___ Extracted data
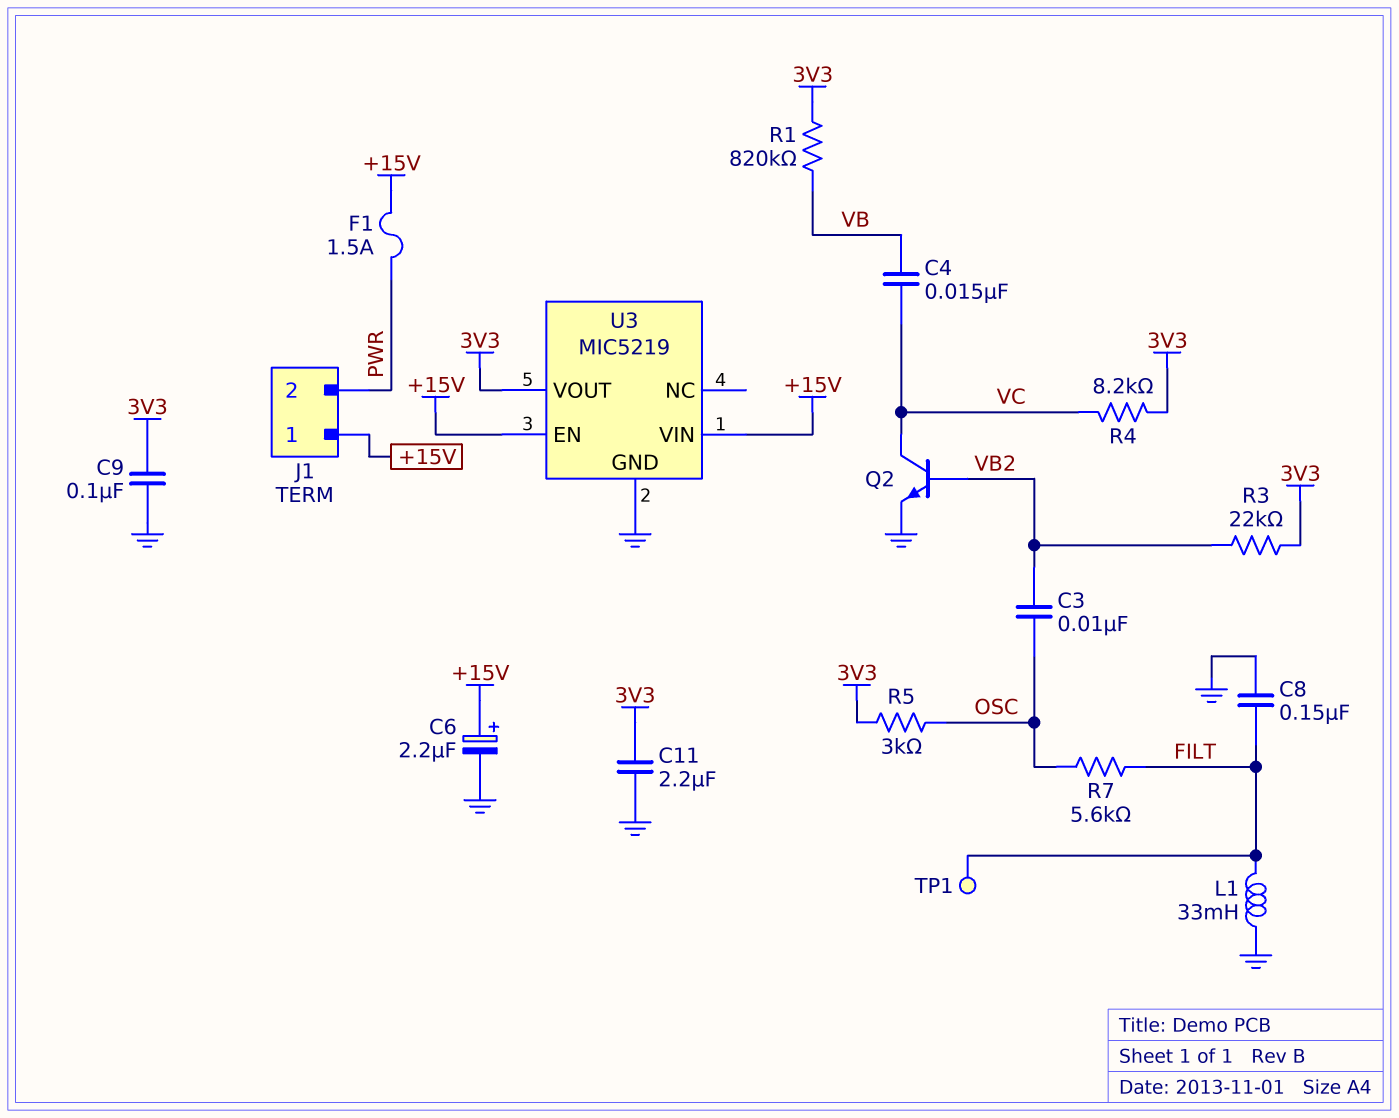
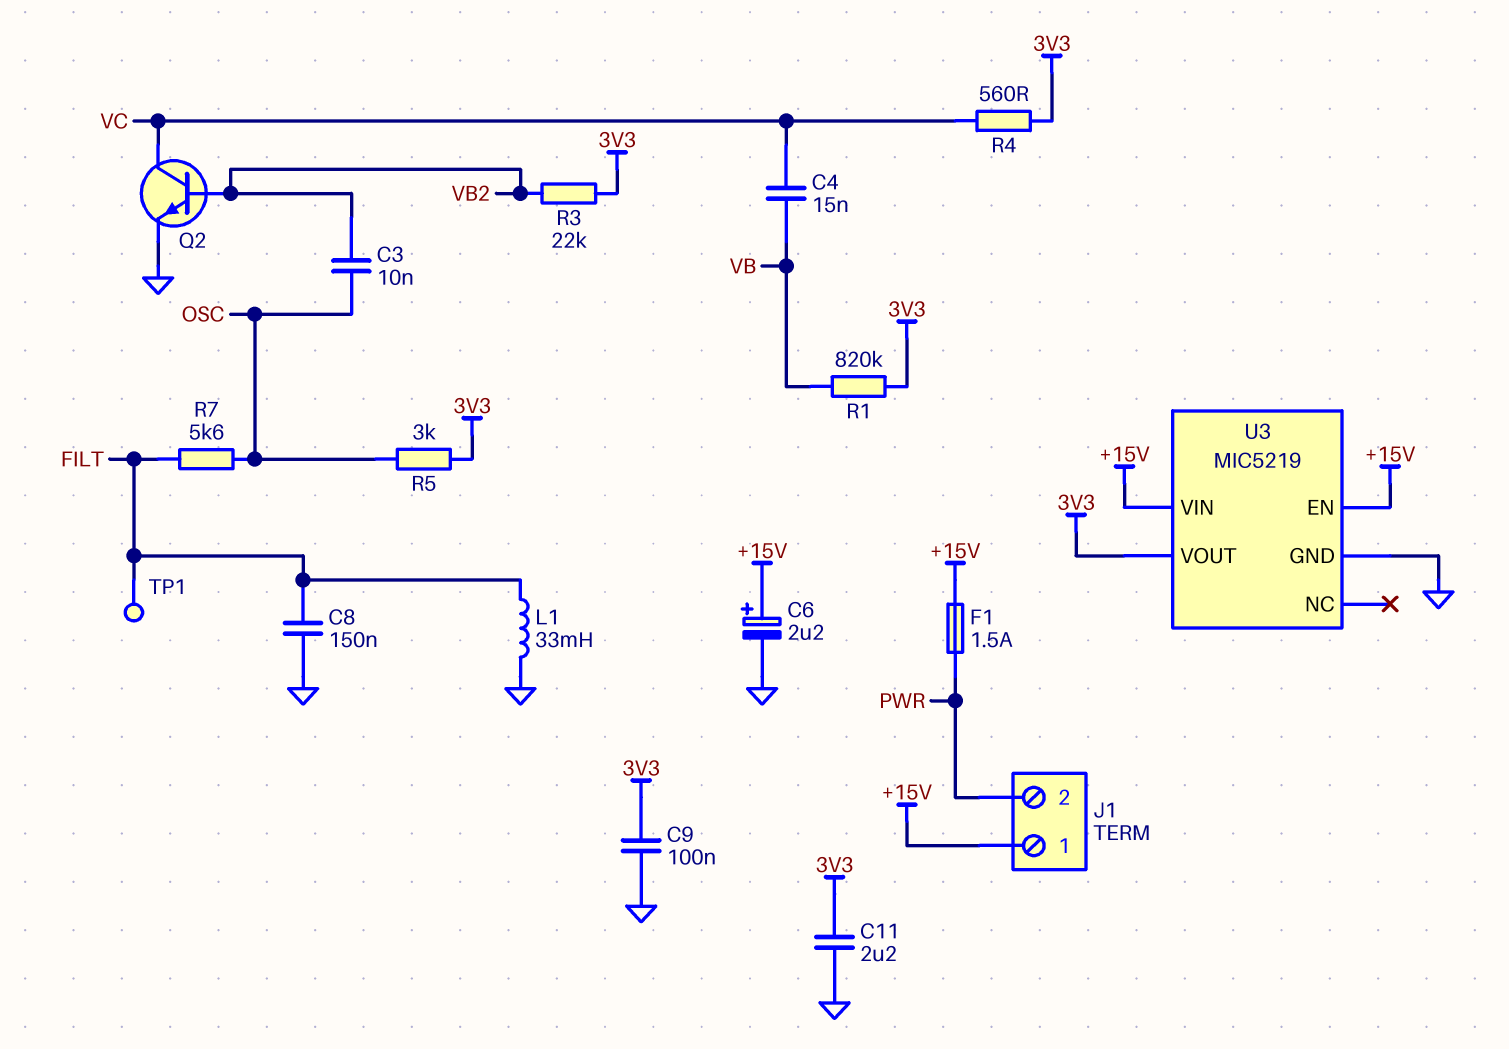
R4: 8.2k (3V3, VC) -> 560 (3V3, VC)

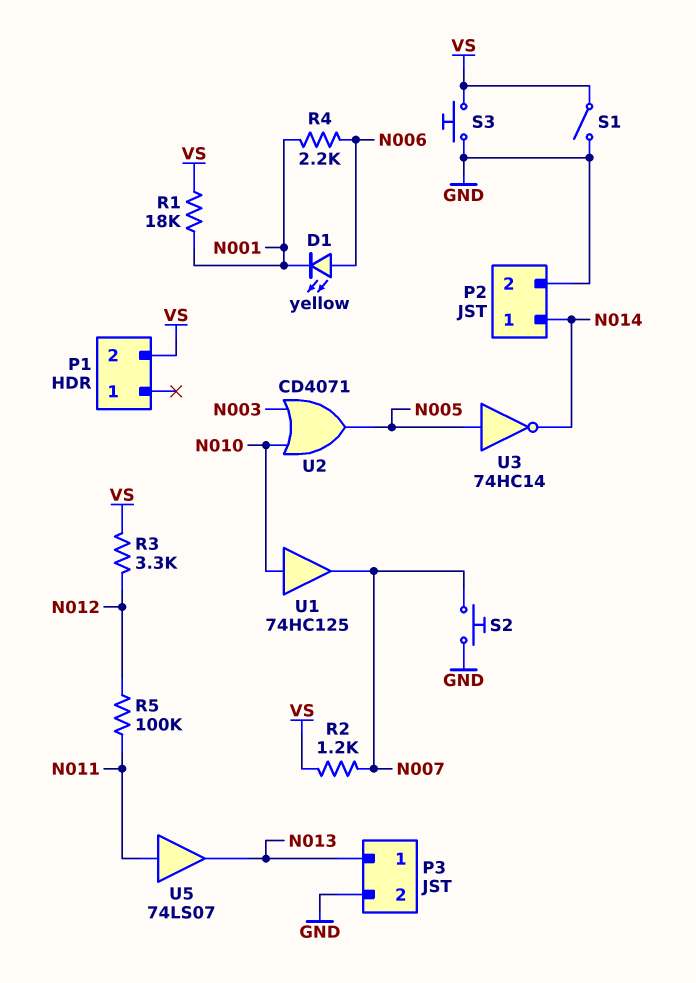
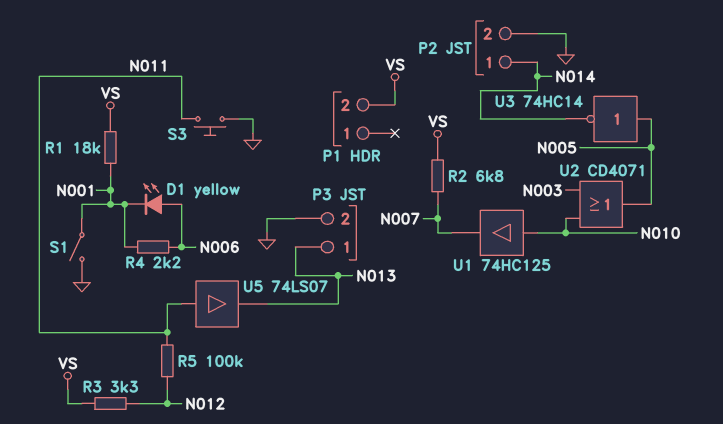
R2: 1.2k (N007, VS) -> 6.8k (N007, VS)
S1: switch (GND, VS) -> switch (GND, N001)
S2: button (GND, N007) -> none
S3: button (GND, VS) -> button (GND, N011)

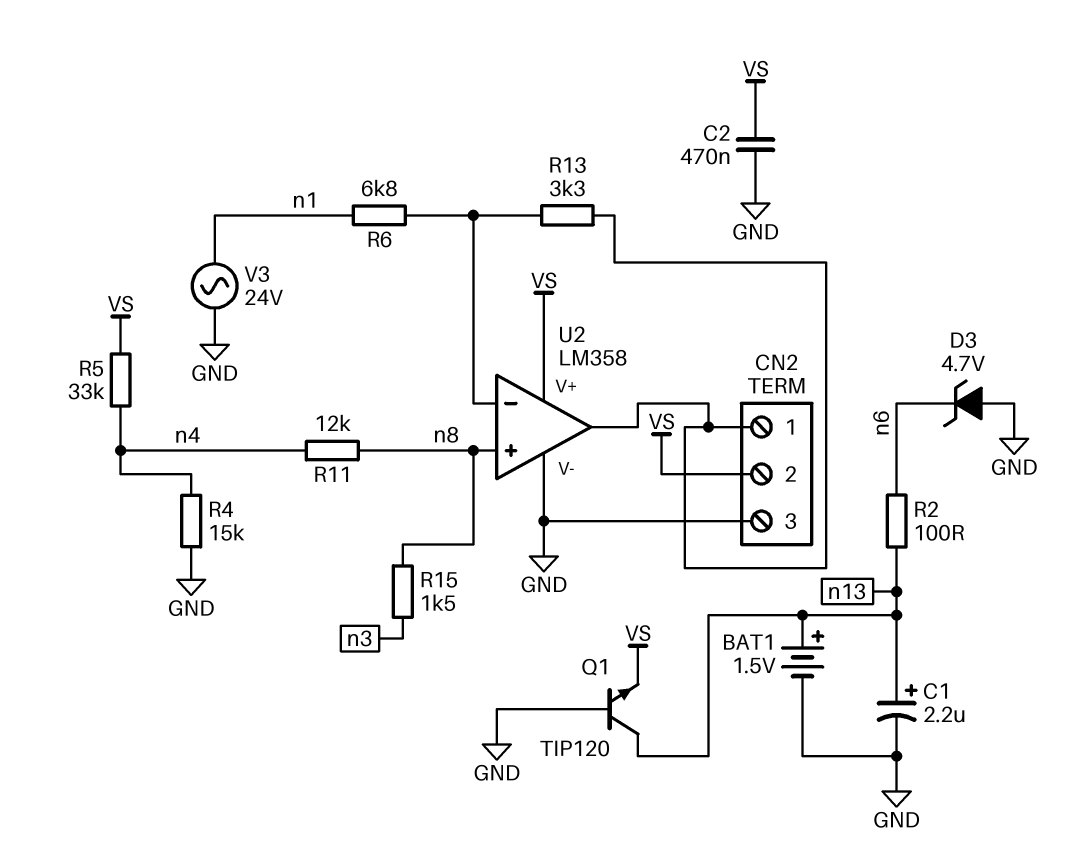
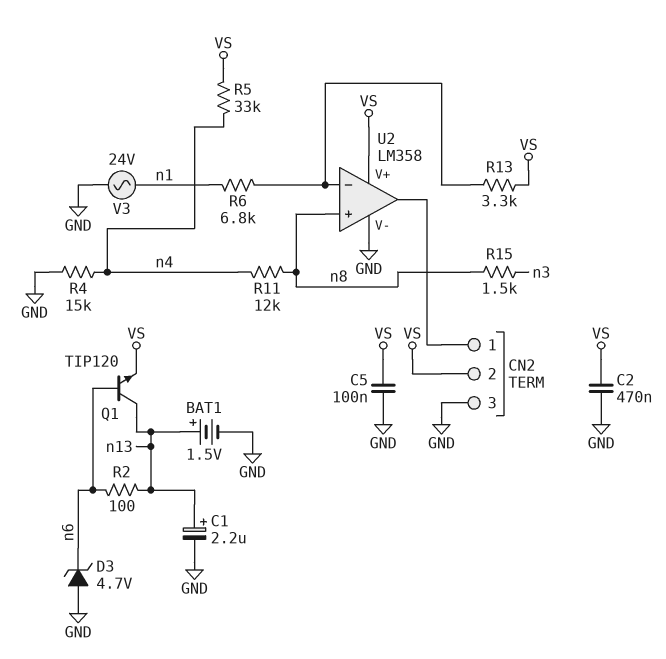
C5: none -> 100nF (GND, VS)
Q1: NPN TIP120 (B GND, C n13, E VS) -> NPN TIP120 (B n6, C n13, E VS)
R13: 3.3k (CN2/1, U2/in-) -> 3.3k (U2/in-, VS)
______
What you have to do — Write every entry out again exactly, dropping the pictures.

Response area —
R4: 8.2k (3V3, VC) -> 560 (3V3, VC)

R2: 1.2k (N007, VS) -> 6.8k (N007, VS)
S1: switch (GND, VS) -> switch (GND, N001)
S2: button (GND, N007) -> none
S3: button (GND, VS) -> button (GND, N011)

C5: none -> 100nF (GND, VS)
Q1: NPN TIP120 (B GND, C n13, E VS) -> NPN TIP120 (B n6, C n13, E VS)
R13: 3.3k (CN2/1, U2/in-) -> 3.3k (U2/in-, VS)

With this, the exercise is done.